Word for word, retype the first line of the records and every following line through the one containing "R18: 39k (+3V3, n30) -> 4.7k (+3V3, n30)".

Records from a collection
§

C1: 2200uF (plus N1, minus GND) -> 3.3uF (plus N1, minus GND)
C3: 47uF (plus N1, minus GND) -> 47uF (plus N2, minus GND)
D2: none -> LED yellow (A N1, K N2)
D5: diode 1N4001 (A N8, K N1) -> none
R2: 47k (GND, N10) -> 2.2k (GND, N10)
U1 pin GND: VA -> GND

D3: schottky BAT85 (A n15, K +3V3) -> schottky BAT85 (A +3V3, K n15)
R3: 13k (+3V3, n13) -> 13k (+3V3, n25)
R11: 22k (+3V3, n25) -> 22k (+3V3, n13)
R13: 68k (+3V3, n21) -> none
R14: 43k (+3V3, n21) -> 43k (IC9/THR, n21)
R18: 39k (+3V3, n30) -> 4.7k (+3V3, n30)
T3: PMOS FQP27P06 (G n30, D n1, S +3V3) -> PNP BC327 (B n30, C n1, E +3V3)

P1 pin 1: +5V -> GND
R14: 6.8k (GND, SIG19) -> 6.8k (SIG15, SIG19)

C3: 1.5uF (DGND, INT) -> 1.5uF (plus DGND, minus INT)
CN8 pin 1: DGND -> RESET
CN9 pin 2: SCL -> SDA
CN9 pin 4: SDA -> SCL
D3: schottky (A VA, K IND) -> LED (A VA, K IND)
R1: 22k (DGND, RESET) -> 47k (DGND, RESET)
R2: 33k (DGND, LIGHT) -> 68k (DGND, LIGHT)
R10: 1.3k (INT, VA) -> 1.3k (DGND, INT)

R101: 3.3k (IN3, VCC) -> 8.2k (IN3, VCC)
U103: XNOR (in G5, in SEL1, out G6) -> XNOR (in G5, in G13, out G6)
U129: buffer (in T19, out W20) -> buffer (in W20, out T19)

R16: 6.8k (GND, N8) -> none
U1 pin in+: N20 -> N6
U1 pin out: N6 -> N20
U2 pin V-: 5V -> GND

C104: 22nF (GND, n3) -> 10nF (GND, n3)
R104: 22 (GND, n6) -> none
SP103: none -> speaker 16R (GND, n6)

§

◆ Exercise output:
C1: 2200uF (plus N1, minus GND) -> 3.3uF (plus N1, minus GND)
C3: 47uF (plus N1, minus GND) -> 47uF (plus N2, minus GND)
D2: none -> LED yellow (A N1, K N2)
D5: diode 1N4001 (A N8, K N1) -> none
R2: 47k (GND, N10) -> 2.2k (GND, N10)
U1 pin GND: VA -> GND

D3: schottky BAT85 (A n15, K +3V3) -> schottky BAT85 (A +3V3, K n15)
R3: 13k (+3V3, n13) -> 13k (+3V3, n25)
R11: 22k (+3V3, n25) -> 22k (+3V3, n13)
R13: 68k (+3V3, n21) -> none
R14: 43k (+3V3, n21) -> 43k (IC9/THR, n21)
R18: 39k (+3V3, n30) -> 4.7k (+3V3, n30)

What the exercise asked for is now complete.